** DESCRIPTION OF THE TASK **
Say the number of lines in the records below that hold the word "pink", and only that number.

** RECORDS **
= Beginning of Section =

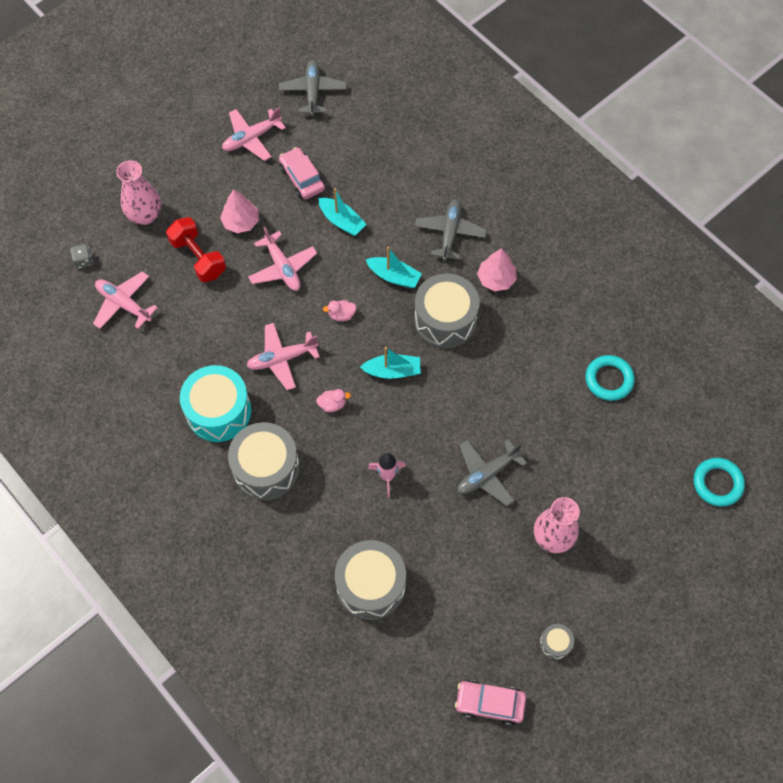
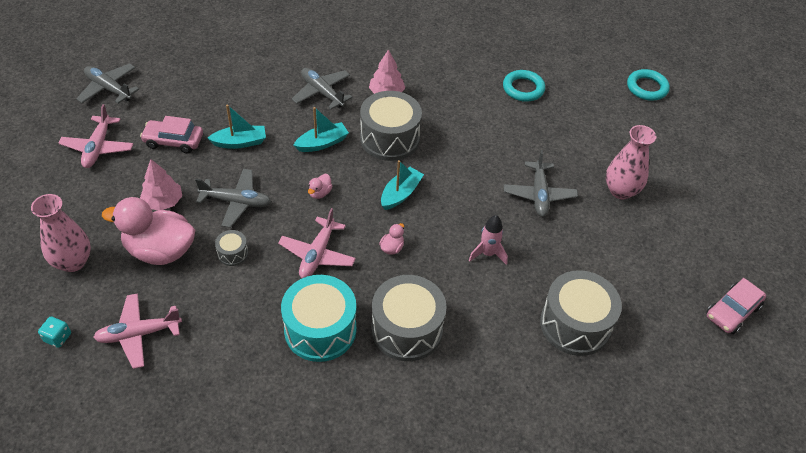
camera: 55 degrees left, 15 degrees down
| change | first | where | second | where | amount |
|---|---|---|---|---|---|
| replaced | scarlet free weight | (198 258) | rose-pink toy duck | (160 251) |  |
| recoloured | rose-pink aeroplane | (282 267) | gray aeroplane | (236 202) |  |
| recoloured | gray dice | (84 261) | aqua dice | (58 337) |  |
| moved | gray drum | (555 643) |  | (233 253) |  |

= End of Section =

** PROBLEM SOLUTION **
2